- _Supplied information_:

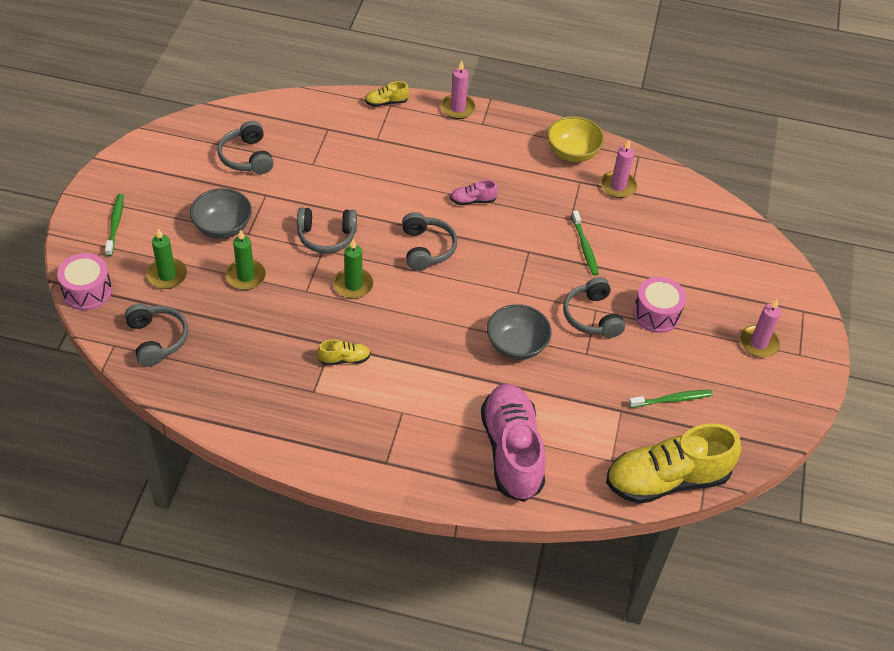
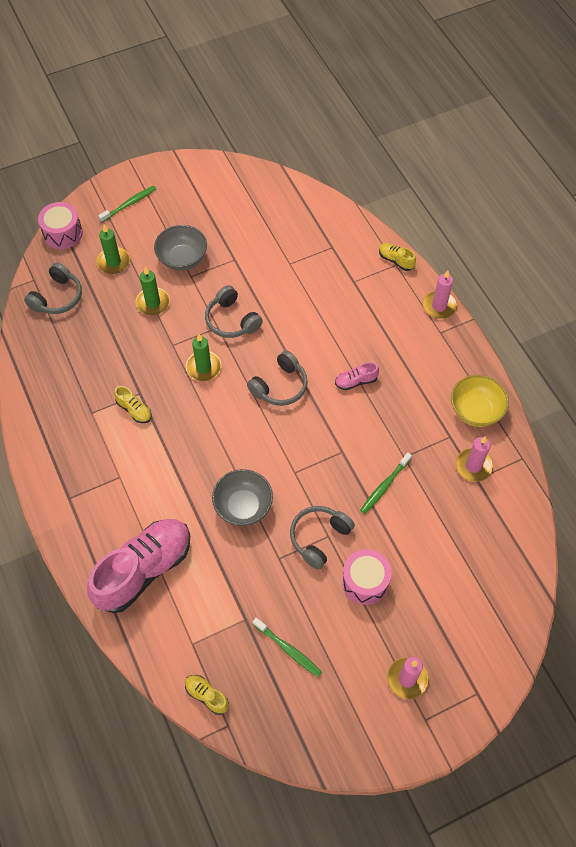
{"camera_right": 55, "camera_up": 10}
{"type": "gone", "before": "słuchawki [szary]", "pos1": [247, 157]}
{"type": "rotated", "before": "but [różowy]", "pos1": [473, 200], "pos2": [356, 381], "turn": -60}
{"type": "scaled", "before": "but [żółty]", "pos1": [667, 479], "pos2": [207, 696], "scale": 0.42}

- _Brief_: Return all the data exactly, pictures omitted.

- _Result of the task_:
{"camera_right": 55, "camera_up": 10}
{"type": "gone", "before": "słuchawki [szary]", "pos1": [247, 157]}
{"type": "rotated", "before": "but [różowy]", "pos1": [473, 200], "pos2": [356, 381], "turn": -60}
{"type": "scaled", "before": "but [żółty]", "pos1": [667, 479], "pos2": [207, 696], "scale": 0.42}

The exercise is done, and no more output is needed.